### YOUR INSTRUCTIONS
Working from the data below, write out exactly the lines from its first through the line that contains "orange circle: (273, 113)", both ends included and pictures omitted.

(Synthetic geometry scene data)

□ □ □ □ □ □ □

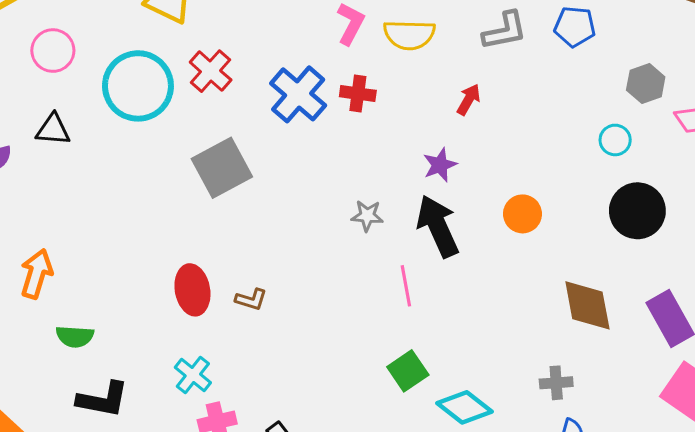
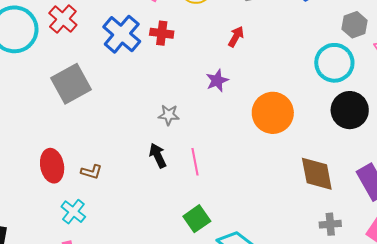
cyan circle: (615, 140) -> (334, 63), size x1.8
orange circle: (522, 214) -> (273, 113), size x1.6
black arrow: (438, 226) -> (158, 156), moved, size x0.6
cyan cross: (193, 375) -> (73, 212), moved
gray cross: (556, 383) -> (330, 224), moved

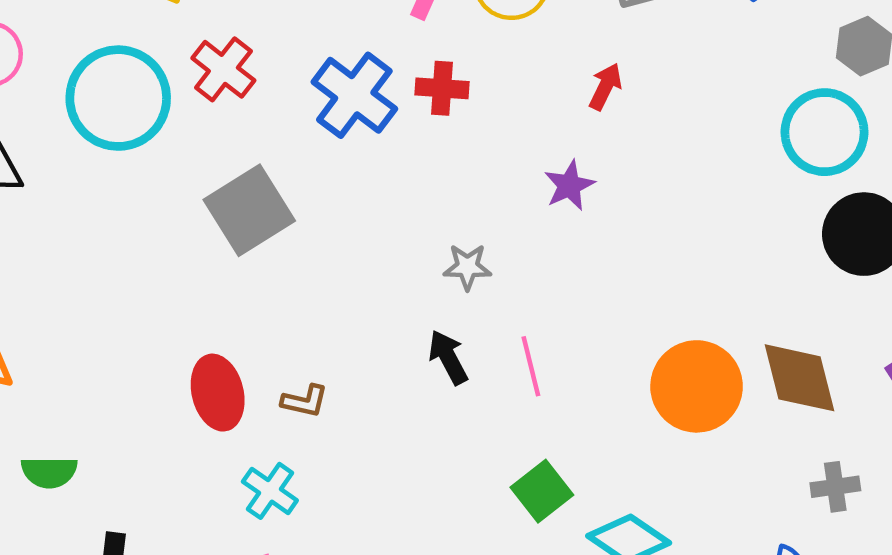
orange circle: (273, 113) -> (697, 386), moved

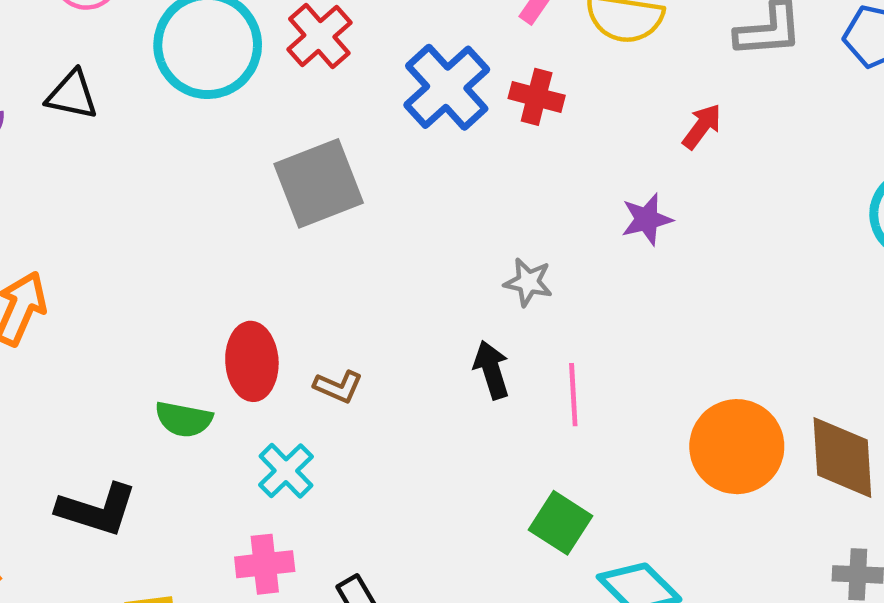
green semicircle: (49, 472) -> (184, 419), moved
green square: (542, 491) -> (561, 523), turned -30

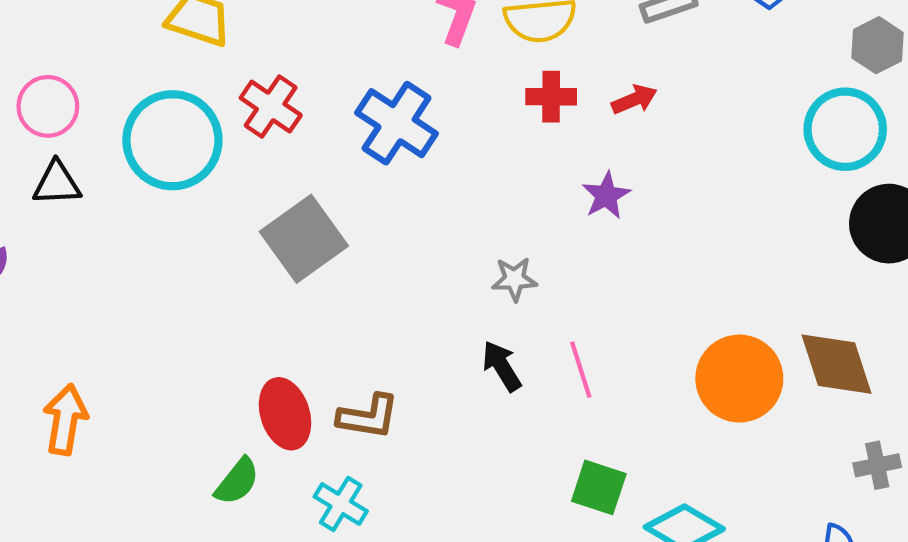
black triangle: (72, 95) -> (57, 183), moved
red cross: (537, 97) -> (551, 97), moved
red arrow: (702, 126) -> (634, 99), turned 45
brown L-shape: (338, 387) -> (368, 417), size x1.4
green semicircle: (184, 419) -> (237, 481), turned -48

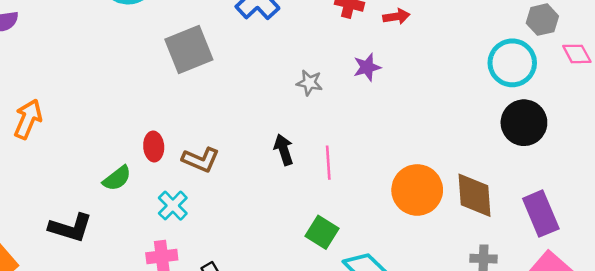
gray star: (514, 279) -> (309, 83), moved
red ellipse: (285, 414) -> (154, 147), size x0.7

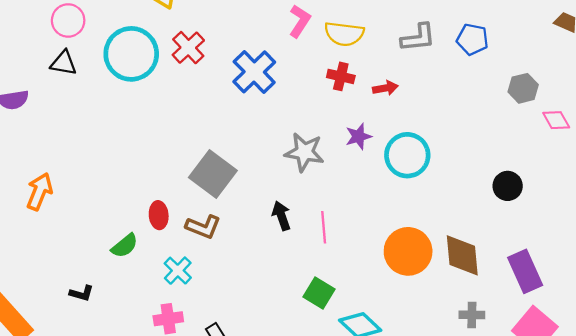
gray square: (189, 50) -> (213, 174), moved, turned -30
cyan circle: (512, 63) -> (407, 155), moved
gray star: (309, 83) -> (304, 152), size x1.6
black circle: (524, 123) -> (508, 186), size x0.7
black L-shape: (70, 228) -> (82, 293), size x0.6

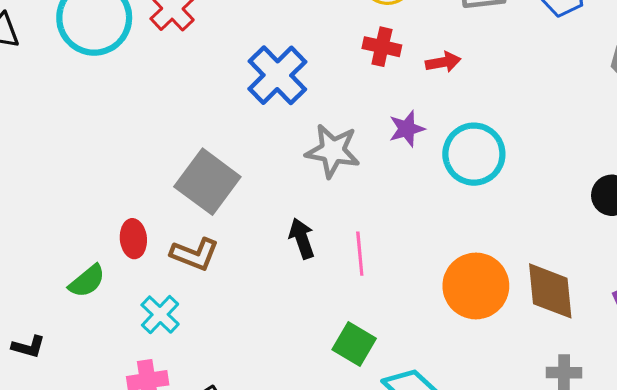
blue cross: (254, 72) -> (277, 75), moved

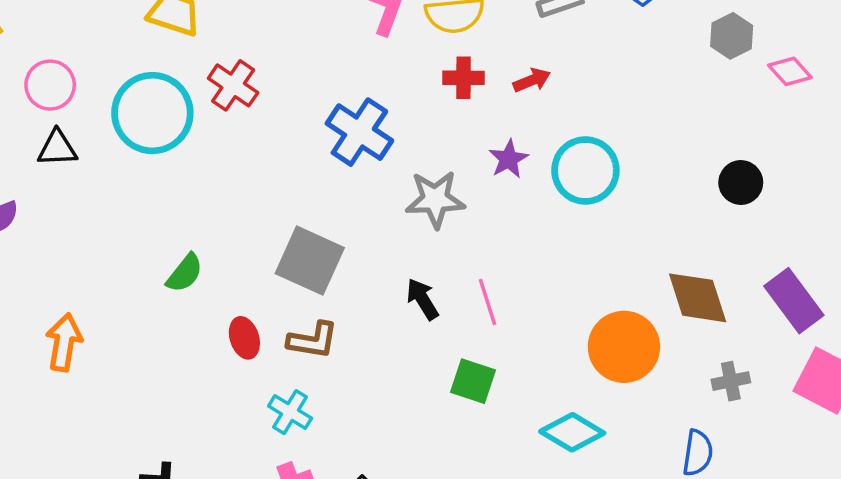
green semicircle: (87, 281) -> (185, 273), moved
orange circle: (476, 286) -> (624, 347), moved
green square: (354, 344) -> (473, 381), moved

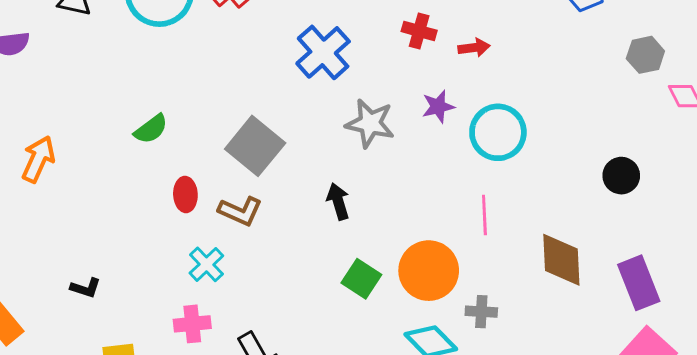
pink line: (487, 302) -> (484, 215), moved
orange circle: (624, 347) -> (429, 271), moved
gray cross: (731, 381) -> (481, 312), moved

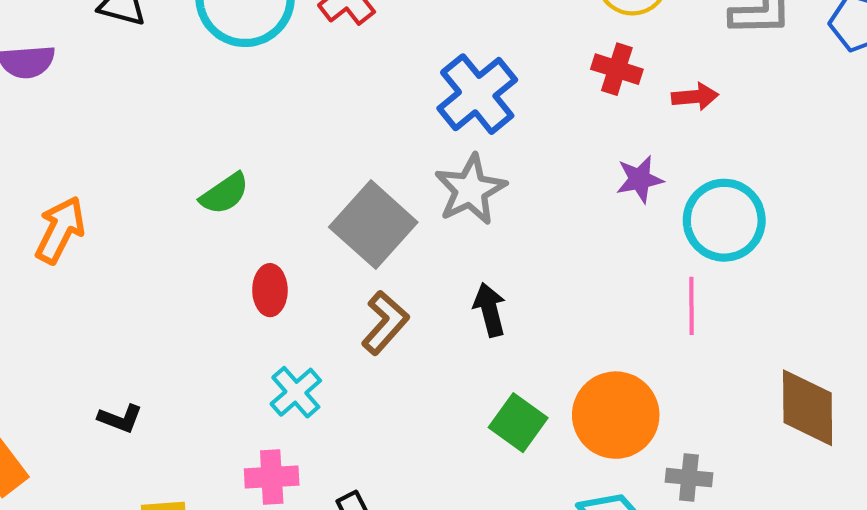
gray star: (370, 123) -> (470, 190), moved, turned 30
brown L-shape: (240, 211) -> (385, 323), moved, turned -75
pink line: (484, 215) -> (691, 306), moved

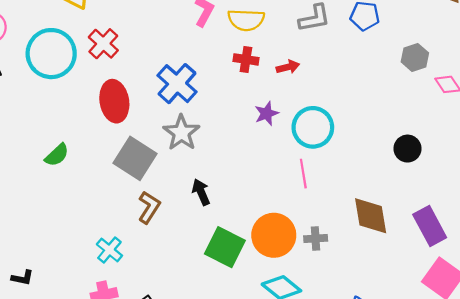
red ellipse: (270, 290) -> (114, 101), moved, size x1.6
green square: (518, 423) -> (225, 247), size x1.4
gray cross: (689, 478) -> (316, 239), moved

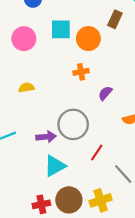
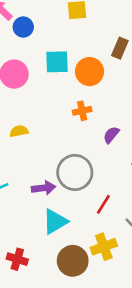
yellow cross: (101, 200) -> (104, 247), moved
red cross: (41, 204) -> (17, 259), moved, turned 30

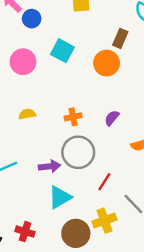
cyan square: (57, 62) -> (62, 51), turned 30
orange circle: (90, 72) -> (107, 63), moved
orange cross: (82, 111) -> (73, 117), moved

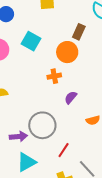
orange cross: (73, 117) -> (54, 76), moved

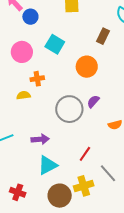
orange circle: (67, 52) -> (87, 67), moved
orange cross: (54, 76) -> (37, 79), moved
gray circle: (42, 125) -> (69, 109), moved

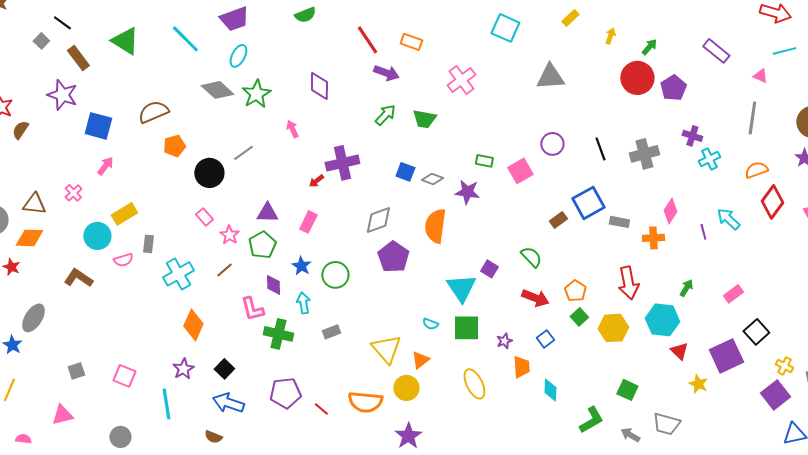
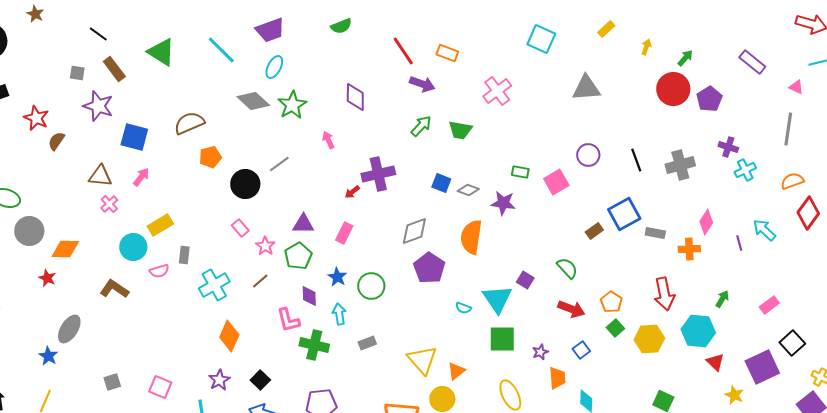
gray square: (41, 41) -> (77, 73), moved, turned -35
brown triangle: (34, 204) -> (100, 176), moved
cyan semicircle: (430, 324) -> (463, 308), moved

□ □ □ □ □ □ □

### ANSWER
cyan circle: (615, 140) -> (334, 63), size x1.8
orange circle: (522, 214) -> (273, 113), size x1.6
black arrow: (438, 226) -> (158, 156), moved, size x0.6
cyan cross: (193, 375) -> (73, 212), moved
gray cross: (556, 383) -> (330, 224), moved

orange circle: (273, 113) -> (697, 386), moved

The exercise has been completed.